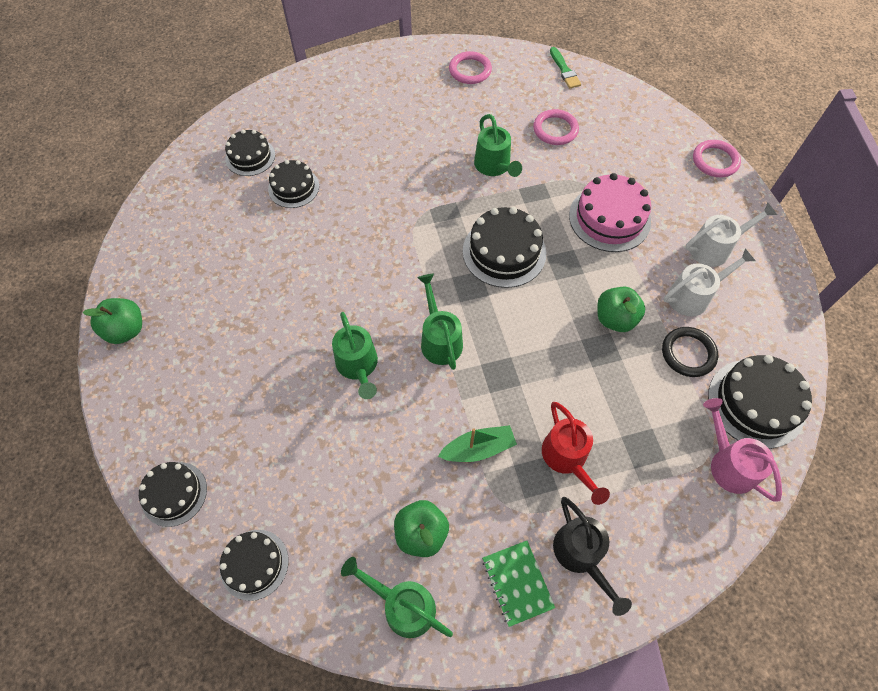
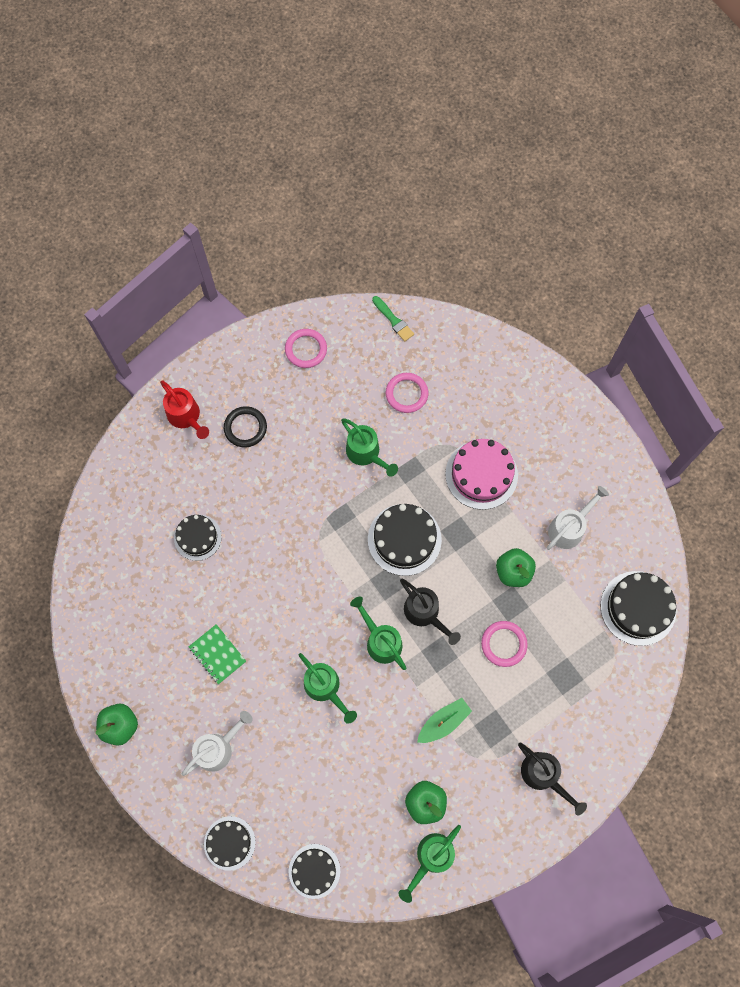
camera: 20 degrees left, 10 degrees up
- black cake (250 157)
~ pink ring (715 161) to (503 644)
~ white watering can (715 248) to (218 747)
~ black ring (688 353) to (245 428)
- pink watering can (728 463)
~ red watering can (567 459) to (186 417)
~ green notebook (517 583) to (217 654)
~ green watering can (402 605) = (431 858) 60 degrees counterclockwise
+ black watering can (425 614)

* **WHAT TO DO**:
All of the material is to be reproduced verbatim, pictures excluded.

* **WRITTEN ANSWER**:
camera: 20 degrees left, 10 degrees up
- black cake (250 157)
~ pink ring (715 161) to (503 644)
~ white watering can (715 248) to (218 747)
~ black ring (688 353) to (245 428)
- pink watering can (728 463)
~ red watering can (567 459) to (186 417)
~ green notebook (517 583) to (217 654)
~ green watering can (402 605) = (431 858) 60 degrees counterclockwise
+ black watering can (425 614)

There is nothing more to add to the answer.